**Aim of the task:**
Please retype the records below exactly as they appear, leaving out every picture.

--*--

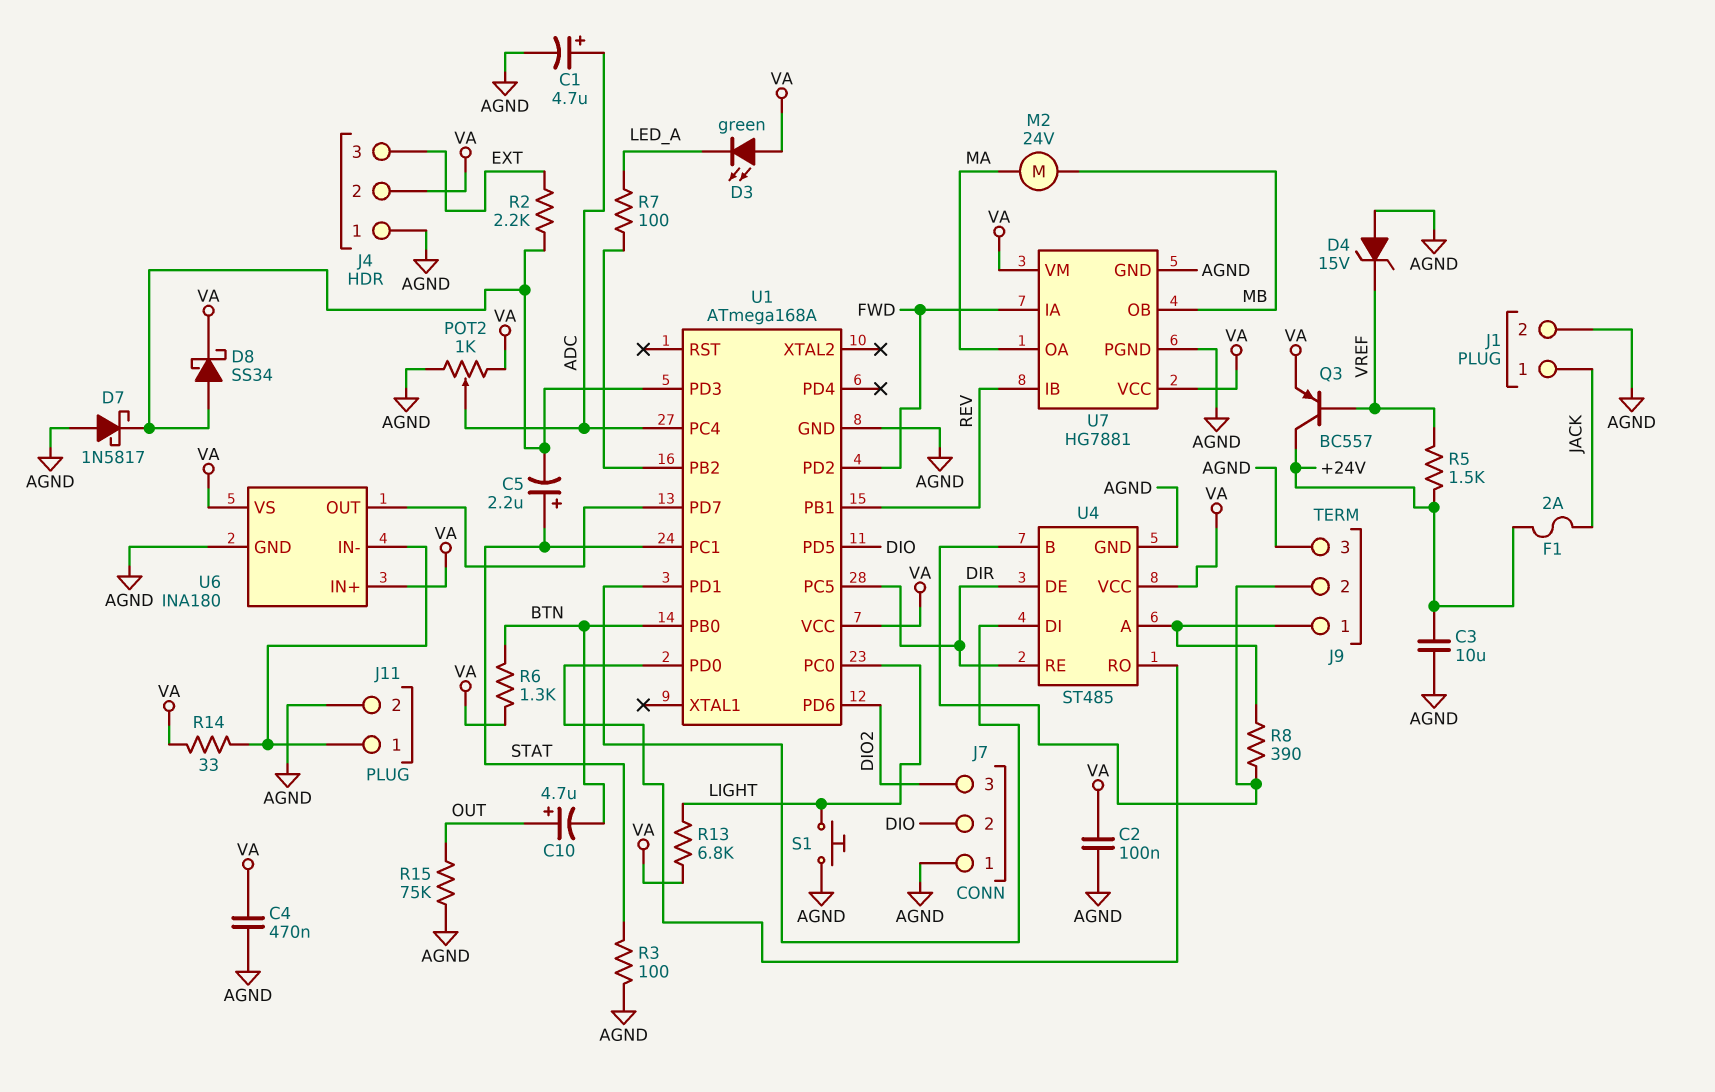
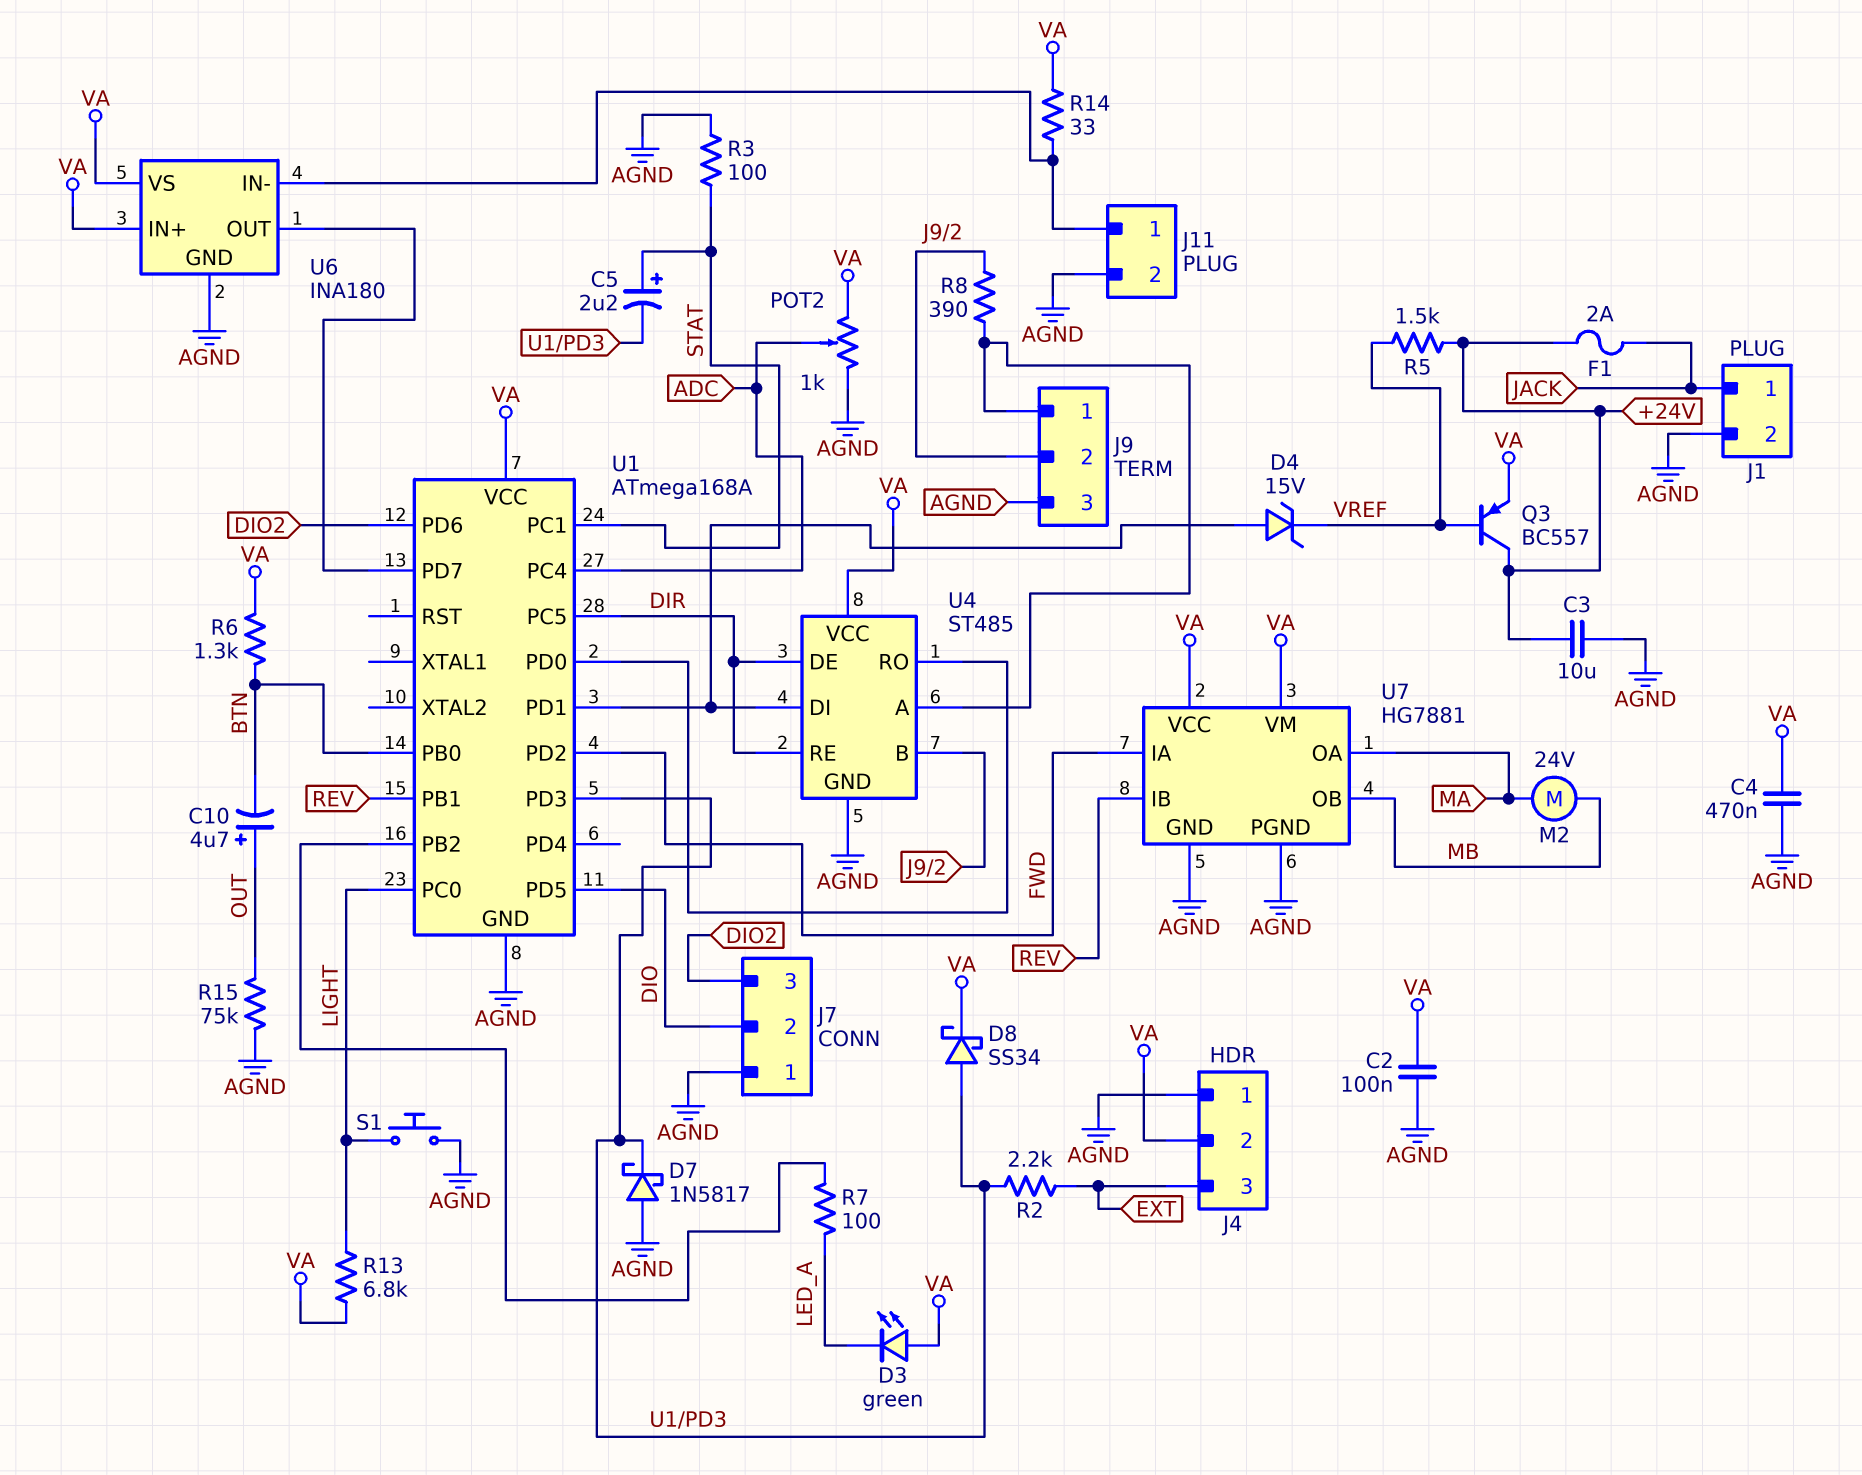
C1: 4.7uF (plus ADC, minus AGND) -> none
D4: zener 15V (A AGND, K VREF) -> zener 15V (A U1/PD1, K VREF)

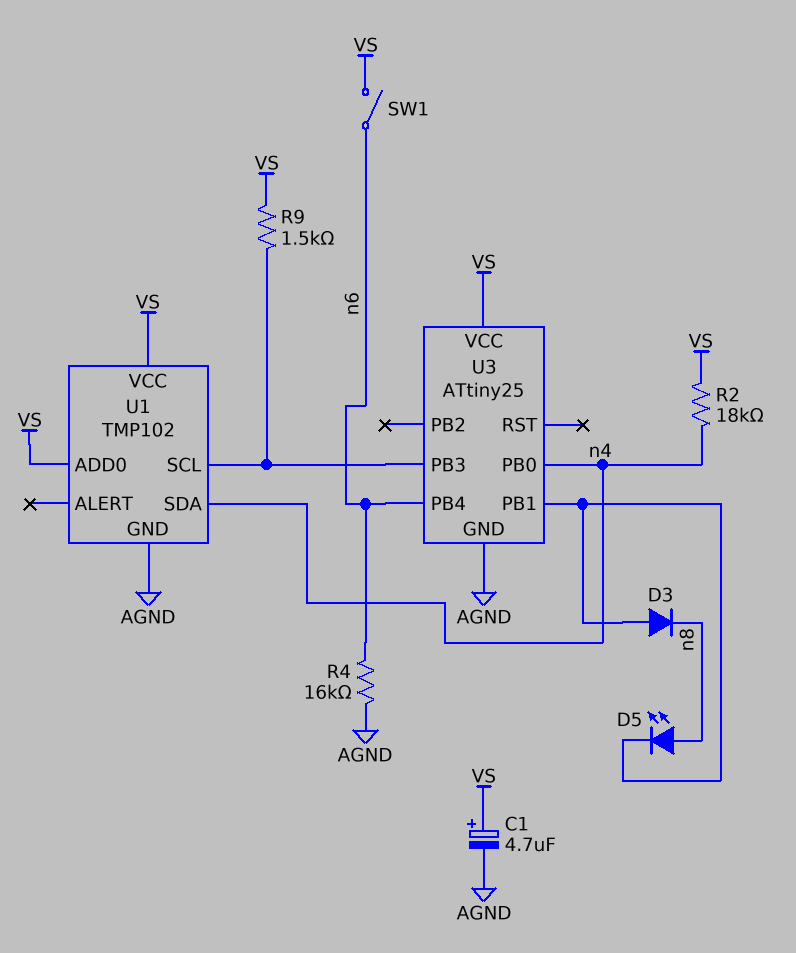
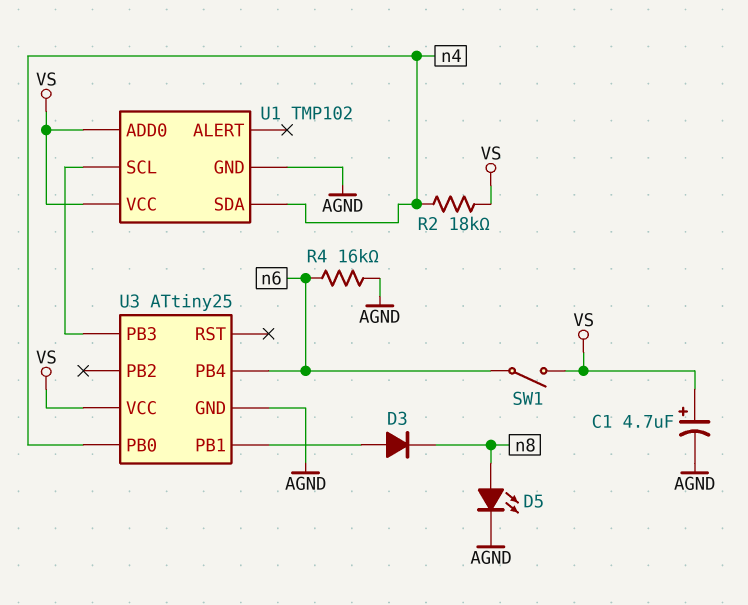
D5: LED (A n8, K U3/PB1) -> LED (A n8, K AGND)
R9: 1.5k (U1/SCL, VS) -> none

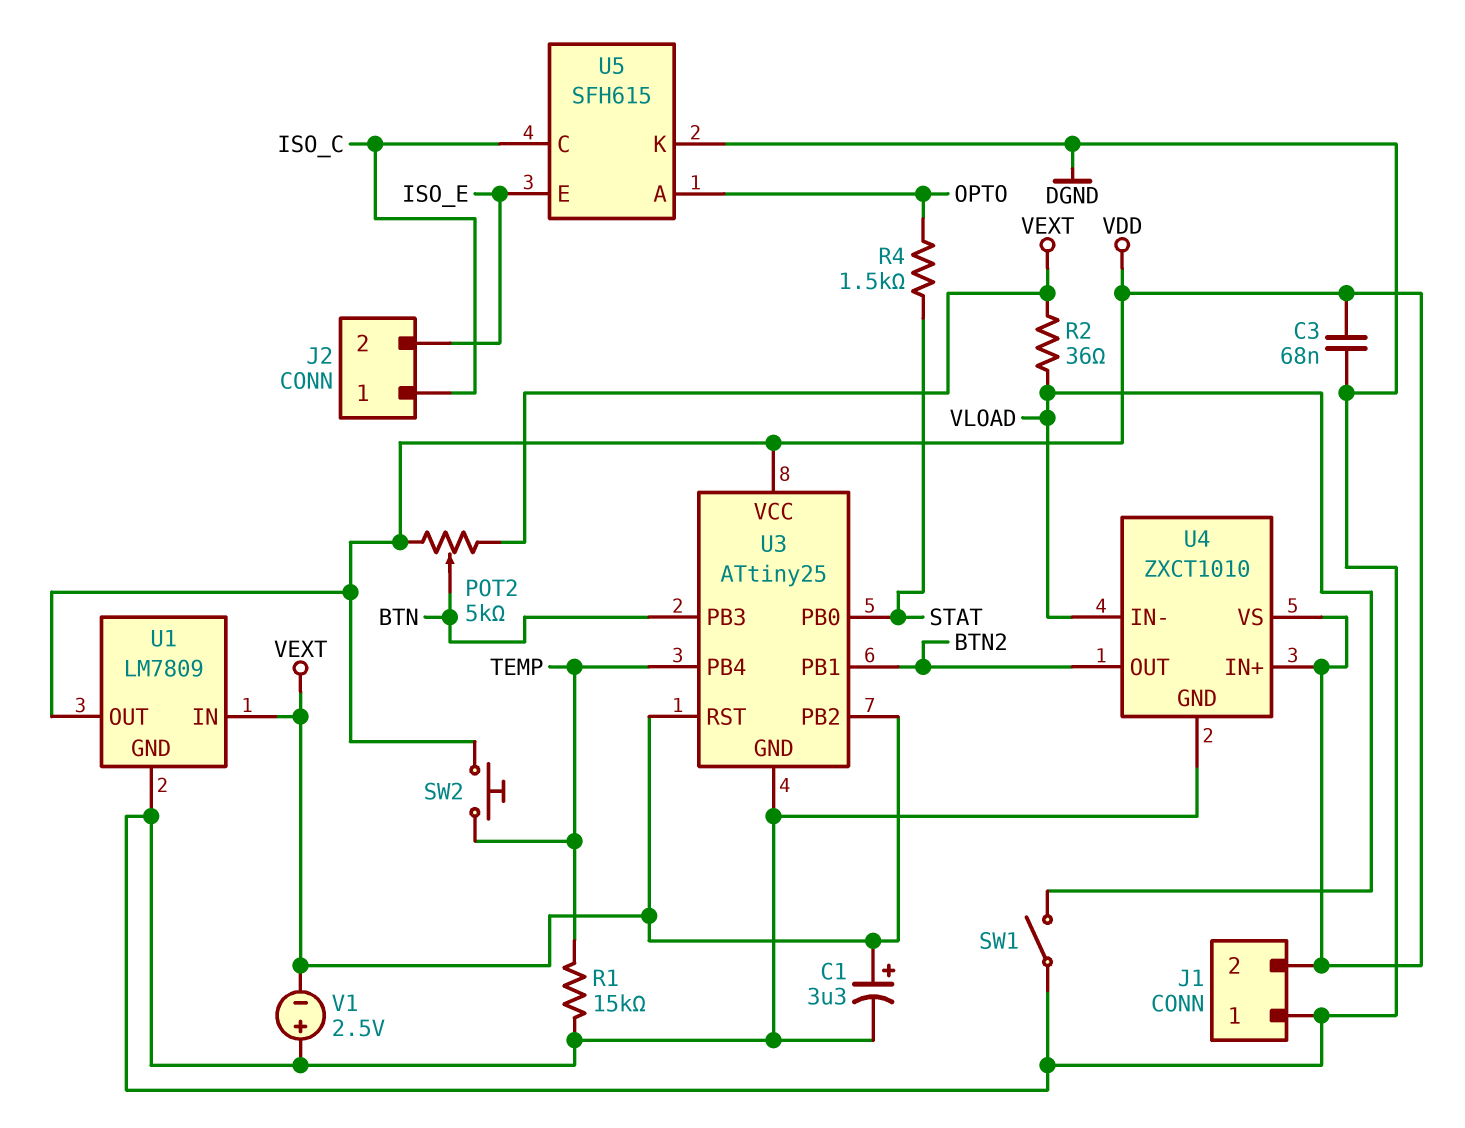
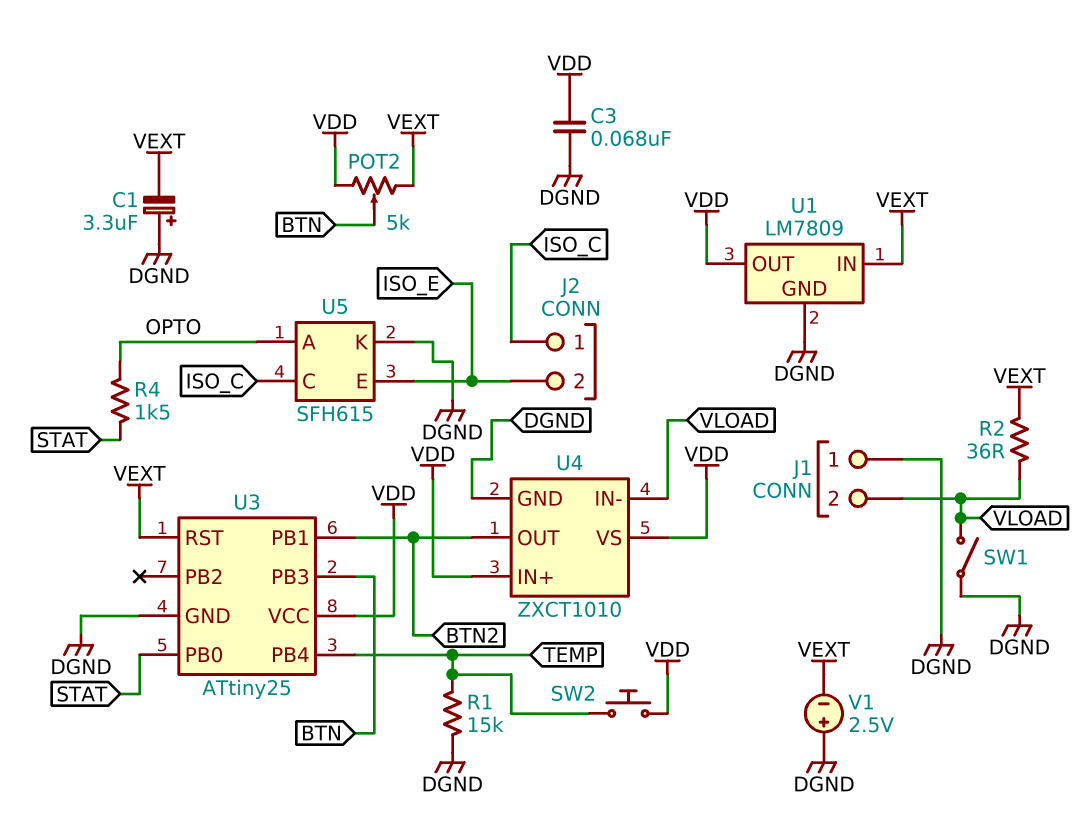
C1: 3.3uF (plus VEXT, minus DGND) -> 3.3uF (plus DGND, minus VEXT)
J1 pin 2: VDD -> VLOAD
U3 pin PB2: VEXT -> none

--*--

**Response to this task:**
C1: 4.7uF (plus ADC, minus AGND) -> none
D4: zener 15V (A AGND, K VREF) -> zener 15V (A U1/PD1, K VREF)

D5: LED (A n8, K U3/PB1) -> LED (A n8, K AGND)
R9: 1.5k (U1/SCL, VS) -> none

C1: 3.3uF (plus VEXT, minus DGND) -> 3.3uF (plus DGND, minus VEXT)
J1 pin 2: VDD -> VLOAD
U3 pin PB2: VEXT -> none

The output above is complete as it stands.